- _Your assignment_
Your task is to retype, exactly and without pictures, the line holding "none -> tan brick C10:C12 level 1" and each line that follows it to the end of the entries.

- _Data for analysis_
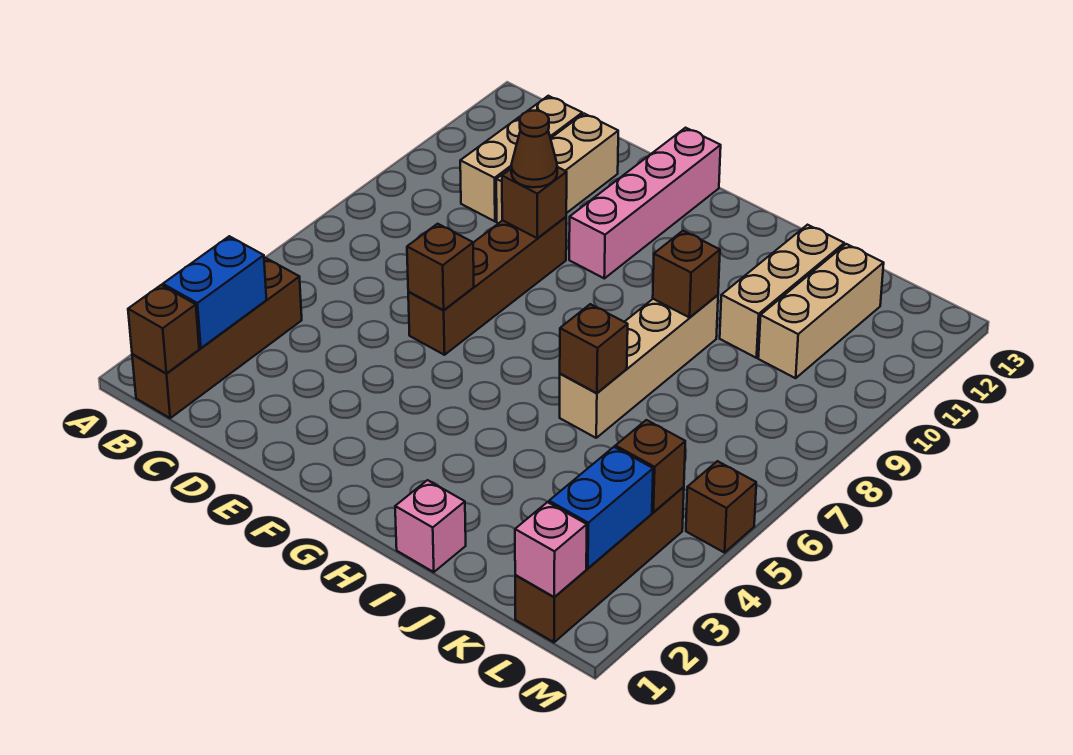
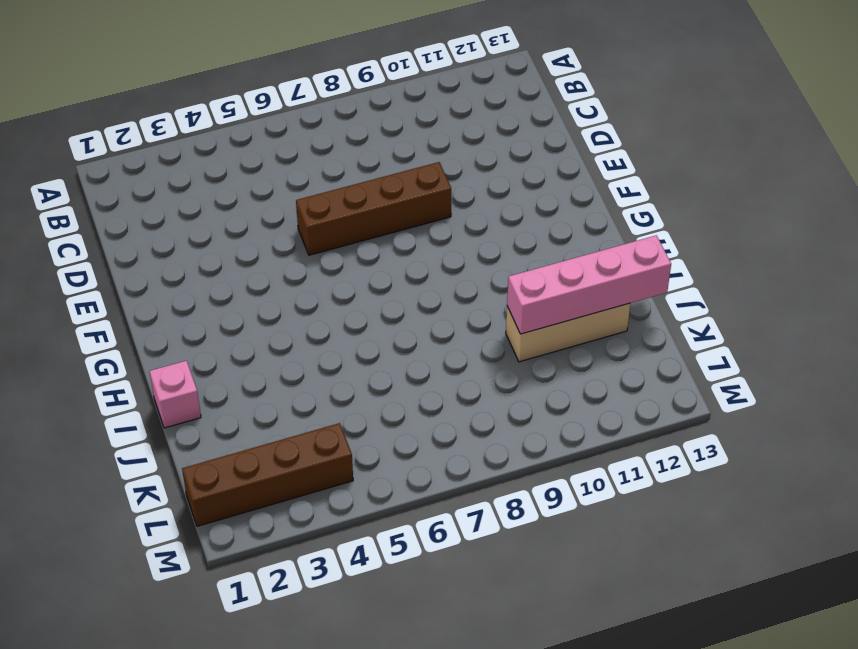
pink brick J10:J13 level 2 -> pink brick F10:F13 level 1
none -> brown brick B1:B4 level 1
none -> tan brick C10:C12 level 1
none -> tan brick D10:D12 level 1

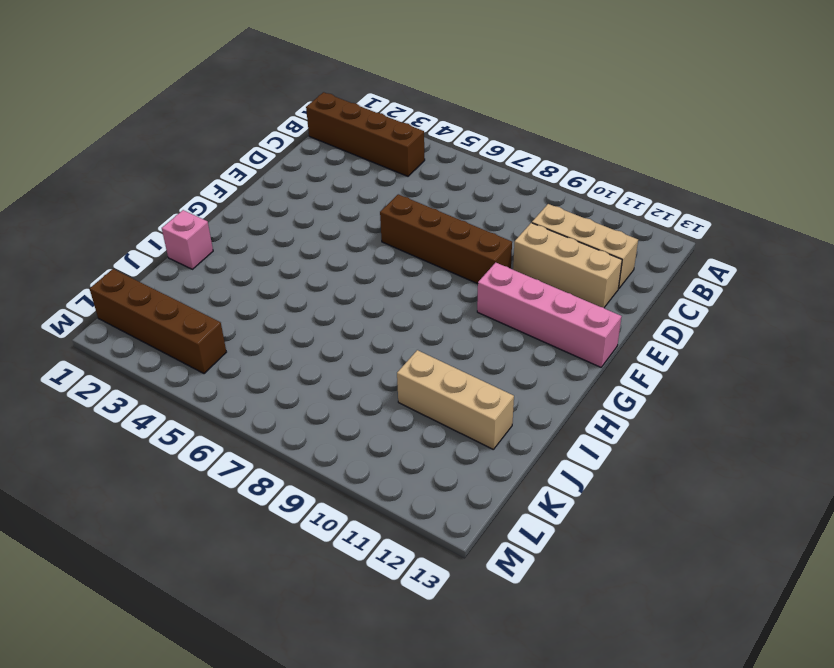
none -> tan brick I6:I9 level 1
none -> tan brick K10:K12 level 1
none -> brown brick M5 level 1

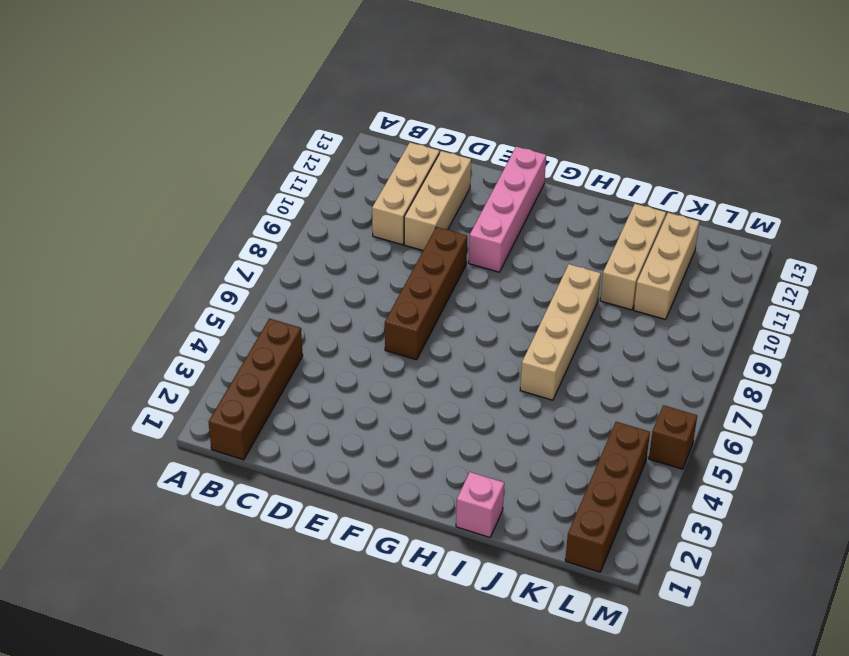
none -> brown brick B1 level 2
none -> blue brick B2:B3 level 2
none -> brown brick E6 level 2

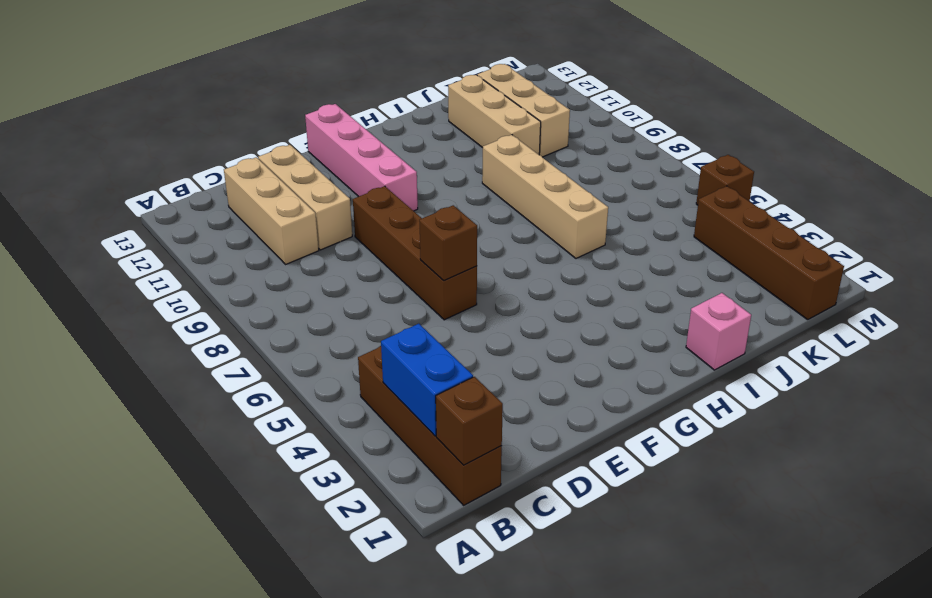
none -> brown brick E9 level 2
none -> brown brick I6 level 2
none -> brown brick I9 level 2

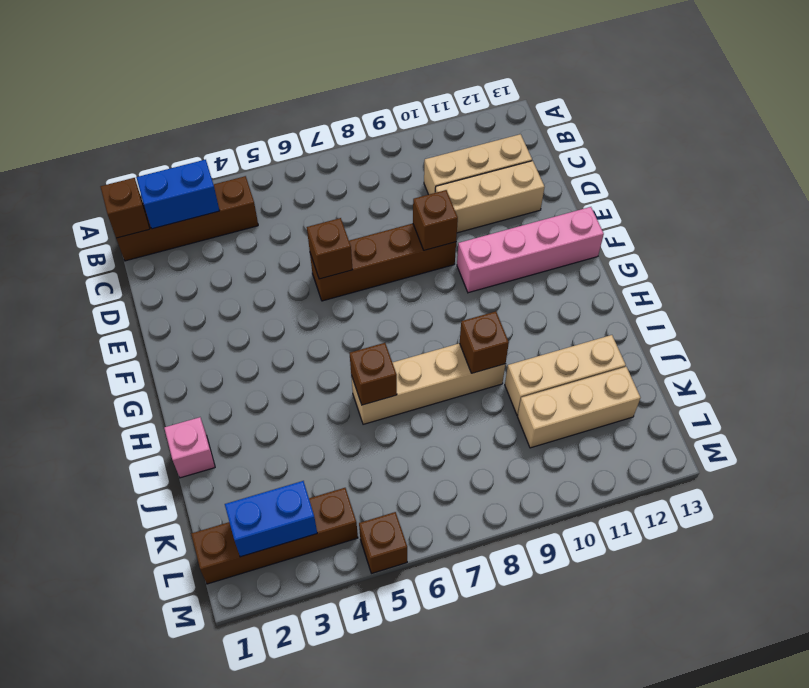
none -> pink brick L1 level 2
none -> brown brick L4 level 2
none -> brown cone E9 level 3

- _Solution to this task_
none -> tan brick C10:C12 level 1
none -> tan brick D10:D12 level 1

none -> tan brick I6:I9 level 1
none -> tan brick K10:K12 level 1
none -> brown brick M5 level 1

none -> brown brick B1 level 2
none -> blue brick B2:B3 level 2
none -> brown brick E6 level 2

none -> brown brick E9 level 2
none -> brown brick I6 level 2
none -> brown brick I9 level 2

none -> pink brick L1 level 2
none -> brown brick L4 level 2
none -> brown cone E9 level 3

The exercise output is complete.